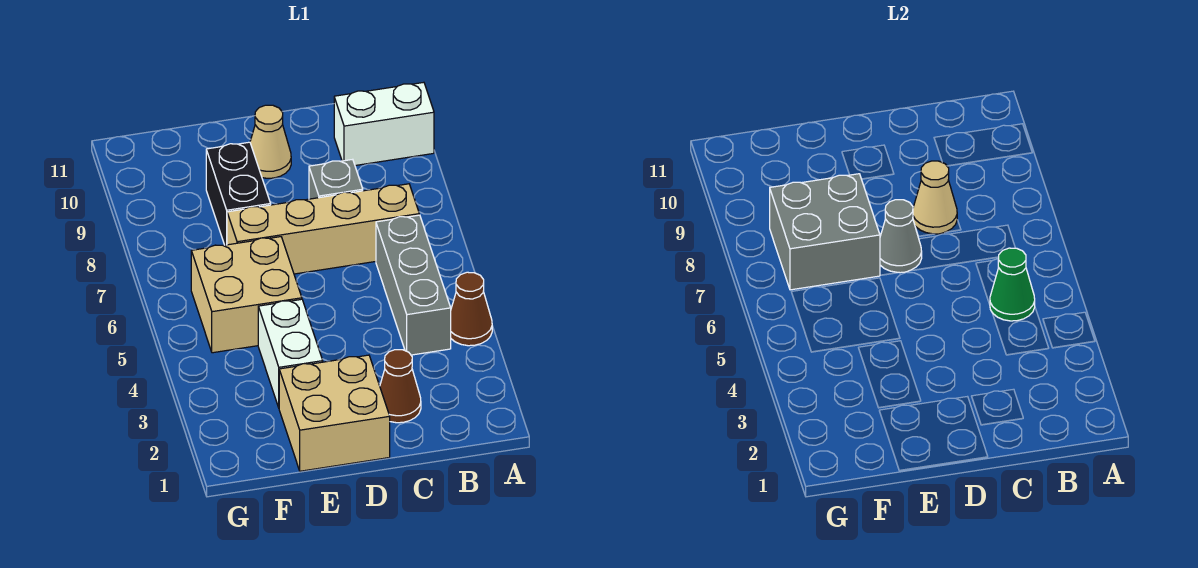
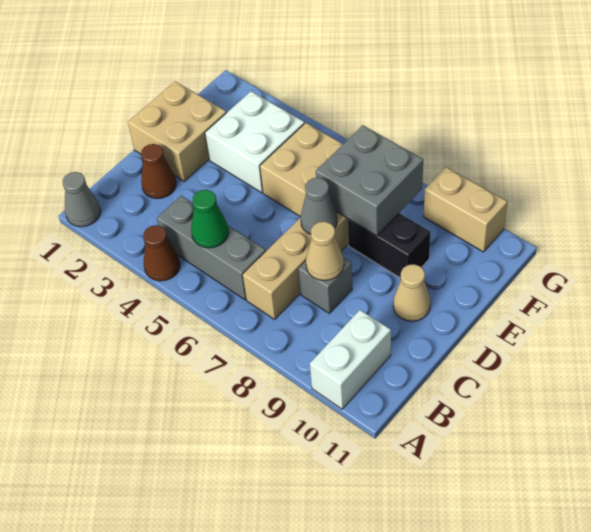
none -> grey cone A1 level 1
white brick E3:E4 level 1 -> white brick E3:F4 level 1
none -> tan brick G9:G10 level 1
§
§ Exercise requirements
Copy the data word for word. Pictures do not go in the copy.

§ Answer for this exercise
none -> grey cone A1 level 1
white brick E3:E4 level 1 -> white brick E3:F4 level 1
none -> tan brick G9:G10 level 1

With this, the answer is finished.